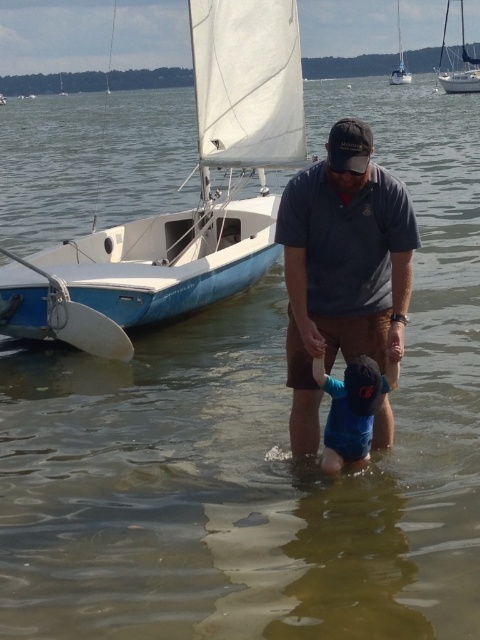
You are standing at the point with coordinates point (0, 100) and want to see the point with coordinates point (369, 426). Can you see it without moving your position?

Point (369, 426) is in front of point (0, 100), so yes, you can see it from your current position without moving.

You are a photographer trying to capture the man and child in the waterfront scene. You notice a point at coordinates (x=352, y=406). What object is located at this point?

The point at coordinates (x=352, y=406) corresponds to the blue cotton shirt at lower center.

You are a photographer trying to capture a photo of the dark gray cotton shirt at center and the white sailboat at upper right. Which object should you focus on first if you want to ensure both are in sharp focus, considering their sizes?

The dark gray cotton shirt at center has a smaller size compared to the white sailboat at upper right, so you should focus on the smaller object first to ensure both are in sharp focus.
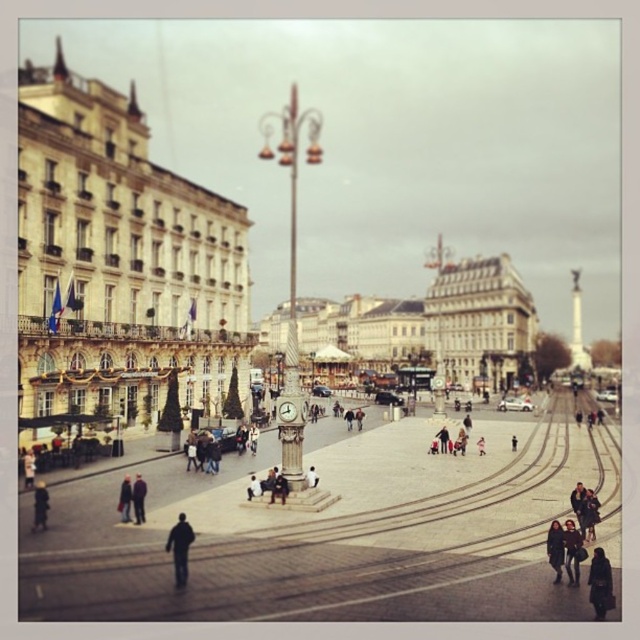
You are a photographer trying to capture both the dark blue coat at lower right and the dark blue jacket at lower right in a single frame. Since they are both at the lower right, which one should you adjust your camera angle to focus on first to ensure both are visible?

You should focus on the dark blue coat at lower right first because it is positioned to the left of the dark blue jacket at lower right, allowing you to frame them both by centering the camera between their positions.

You are standing in the urban square and notice two people wearing a dark brown coat at lower right and dark blue jeans at center. Which person is positioned more to the right side of the square?

The dark brown coat at lower right is positioned more to the right side of the square than the dark blue jeans at center.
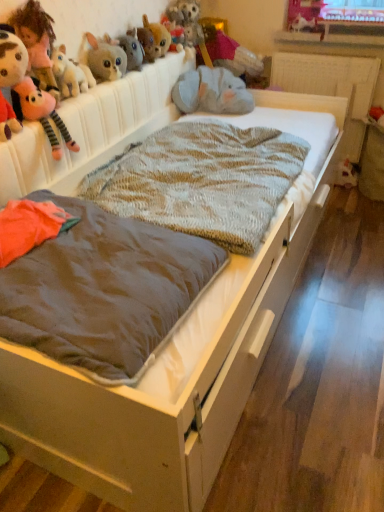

━━━

» **WORK INSTRUCTION**:
Identify every line in the records above that contains the word "blue", and copy each of those lines in full.

» **SOLUTION**:
The point at coordinates (x=352, y=406) corresponds to the blue cotton shirt at lower center.
You are a photographer trying to capture both the dark blue coat at lower right and the dark blue jacket at lower right in a single frame. Since they are both at the lower right, which one should you adjust your camera angle to focus on first to ensure both are visible?
You should focus on the dark blue coat at lower right first because it is positioned to the left of the dark blue jacket at lower right, allowing you to frame them both by centering the camera between their positions.
You are standing in the urban square and notice two people wearing a dark brown coat at lower right and dark blue jeans at center. Which person is positioned more to the right side of the square?
The dark brown coat at lower right is positioned more to the right side of the square than the dark blue jeans at center.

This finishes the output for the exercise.